Records supplied>
+ + + + + + +
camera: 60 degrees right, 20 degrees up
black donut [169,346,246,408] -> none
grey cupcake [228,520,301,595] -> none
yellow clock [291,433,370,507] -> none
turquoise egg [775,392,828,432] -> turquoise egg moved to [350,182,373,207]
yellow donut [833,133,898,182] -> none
+ + + + + + +
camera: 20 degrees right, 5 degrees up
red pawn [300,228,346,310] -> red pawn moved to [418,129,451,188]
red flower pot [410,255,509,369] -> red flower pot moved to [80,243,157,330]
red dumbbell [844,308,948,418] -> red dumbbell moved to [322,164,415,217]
+ + + + + + +
What the task asks> Report the number of lines in the entries that hold the word "right". Nothing else is wanted.

Problem solution> 2